Stored records
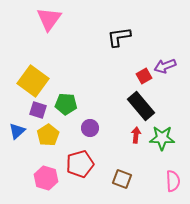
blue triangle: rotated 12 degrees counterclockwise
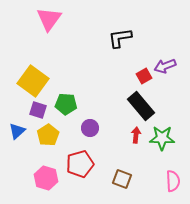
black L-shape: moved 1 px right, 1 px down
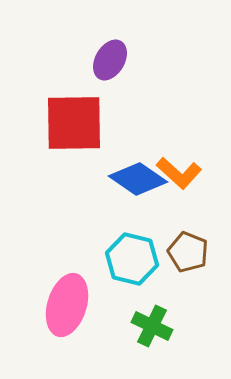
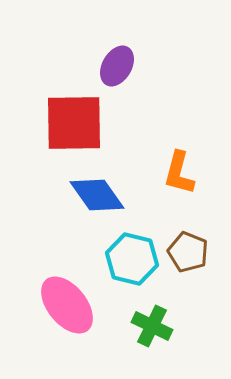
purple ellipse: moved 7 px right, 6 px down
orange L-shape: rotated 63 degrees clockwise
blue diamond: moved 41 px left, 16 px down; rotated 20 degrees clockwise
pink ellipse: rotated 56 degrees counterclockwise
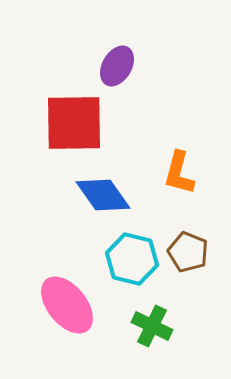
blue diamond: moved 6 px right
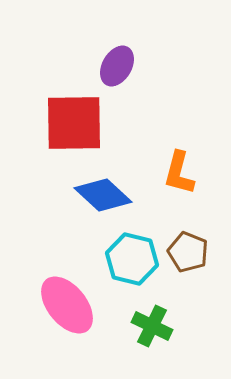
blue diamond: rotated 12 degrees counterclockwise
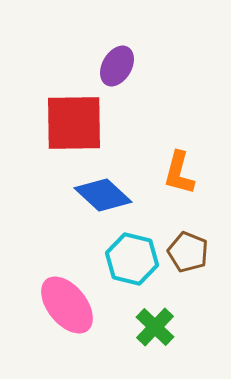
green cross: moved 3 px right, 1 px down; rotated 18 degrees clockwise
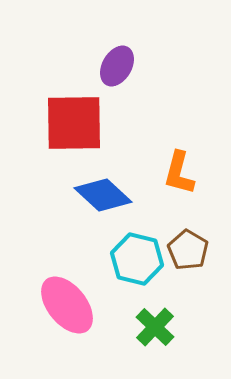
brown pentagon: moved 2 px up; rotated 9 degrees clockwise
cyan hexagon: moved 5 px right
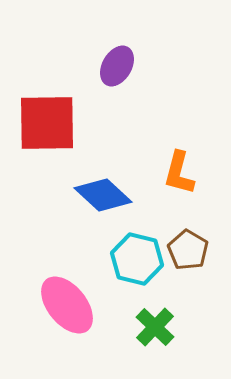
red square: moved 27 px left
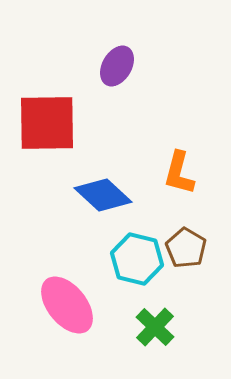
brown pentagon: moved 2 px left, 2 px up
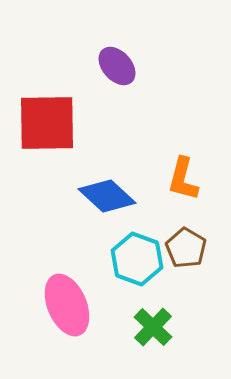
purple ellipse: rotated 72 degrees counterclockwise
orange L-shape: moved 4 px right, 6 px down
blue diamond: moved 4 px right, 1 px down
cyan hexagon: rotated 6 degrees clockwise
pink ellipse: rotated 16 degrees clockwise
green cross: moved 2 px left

AIM OF THE EXERCISE
Return every line of the data above word for word, leaving out the pictures.

EXPECTED ANSWER
blue triangle: rotated 12 degrees counterclockwise
black L-shape: moved 1 px right, 1 px down
purple ellipse: moved 7 px right, 6 px down
orange L-shape: rotated 63 degrees clockwise
blue diamond: moved 41 px left, 16 px down; rotated 20 degrees clockwise
pink ellipse: rotated 56 degrees counterclockwise
blue diamond: moved 6 px right
blue diamond: rotated 12 degrees counterclockwise
green cross: moved 3 px right, 1 px down; rotated 18 degrees clockwise
brown pentagon: moved 2 px up; rotated 9 degrees clockwise
cyan hexagon: moved 5 px right
red square: moved 27 px left
brown pentagon: moved 2 px left, 2 px up
purple ellipse: rotated 72 degrees counterclockwise
orange L-shape: moved 4 px right, 6 px down
blue diamond: moved 4 px right, 1 px down
cyan hexagon: rotated 6 degrees clockwise
pink ellipse: rotated 16 degrees clockwise
green cross: moved 2 px left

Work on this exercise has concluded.